START Records for the task

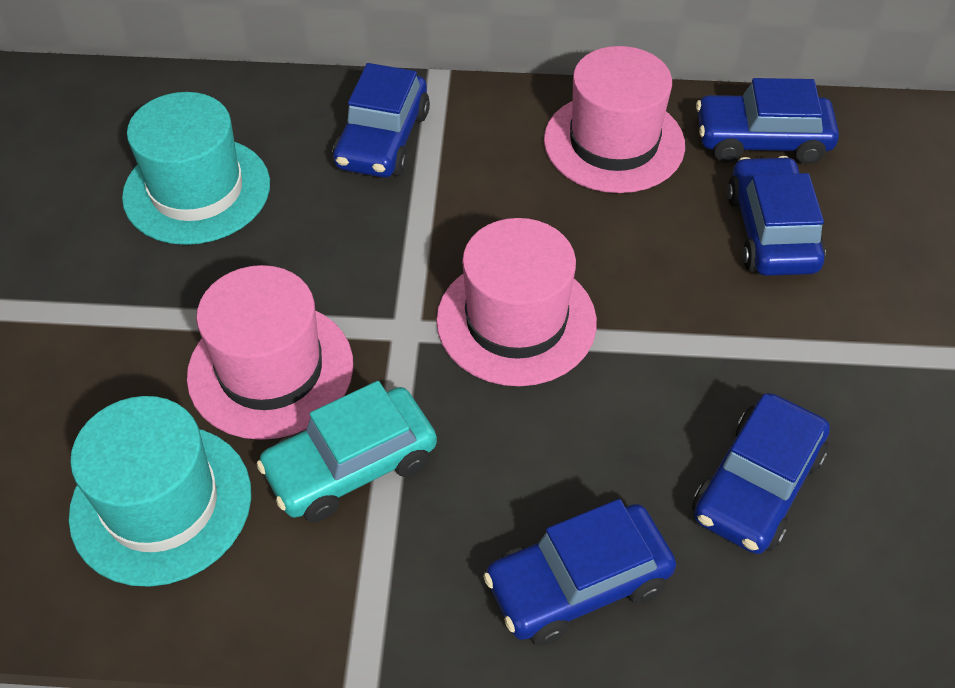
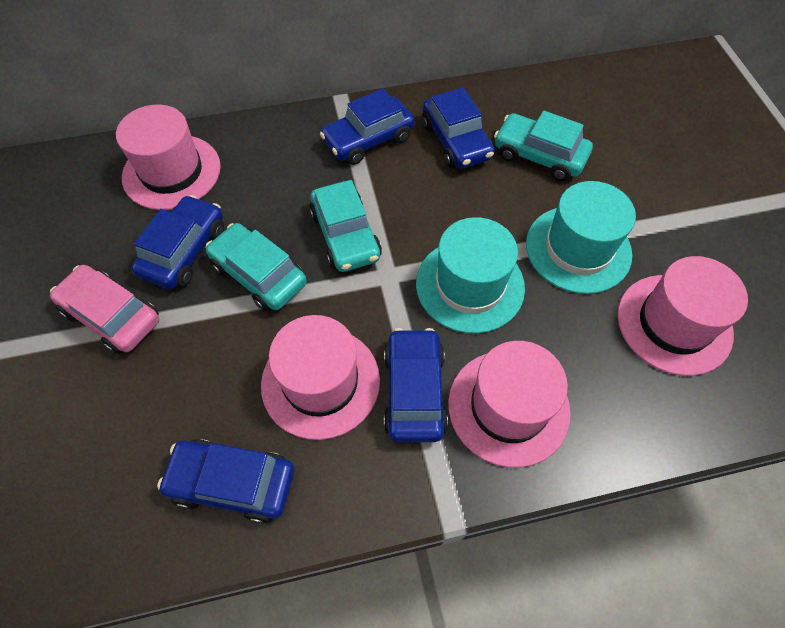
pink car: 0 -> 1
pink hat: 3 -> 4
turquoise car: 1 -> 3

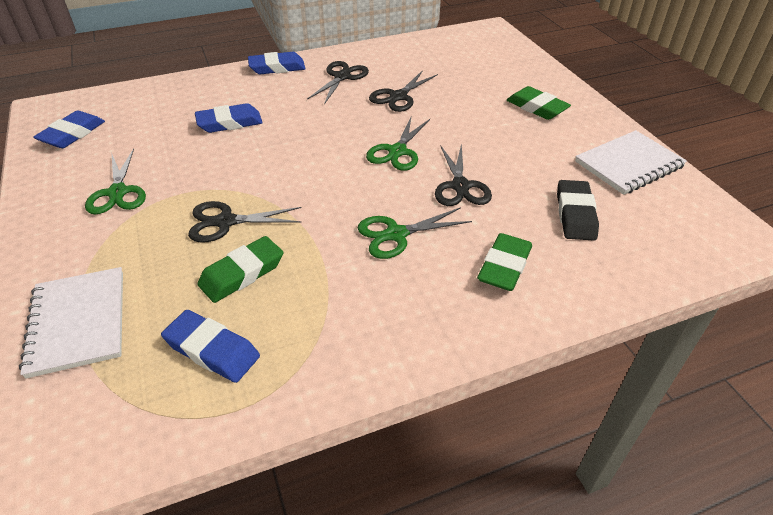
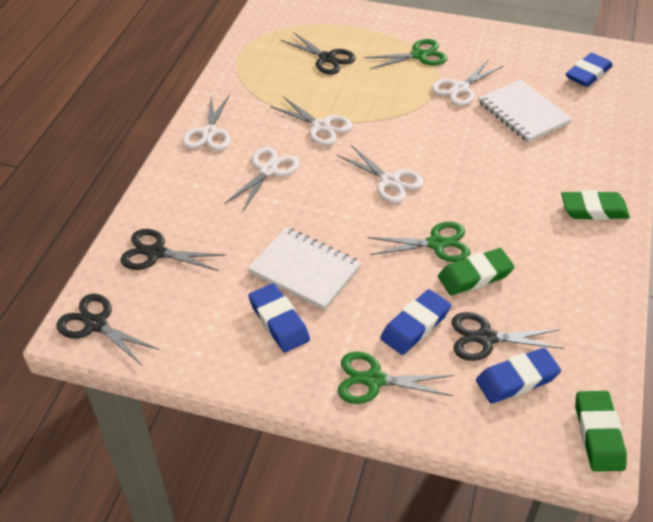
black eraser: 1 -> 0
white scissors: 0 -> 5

END Records for the task

A word-for-word retyping of every record is required, without the pictures.

pink car: 0 -> 1
pink hat: 3 -> 4
turquoise car: 1 -> 3

black eraser: 1 -> 0
white scissors: 0 -> 5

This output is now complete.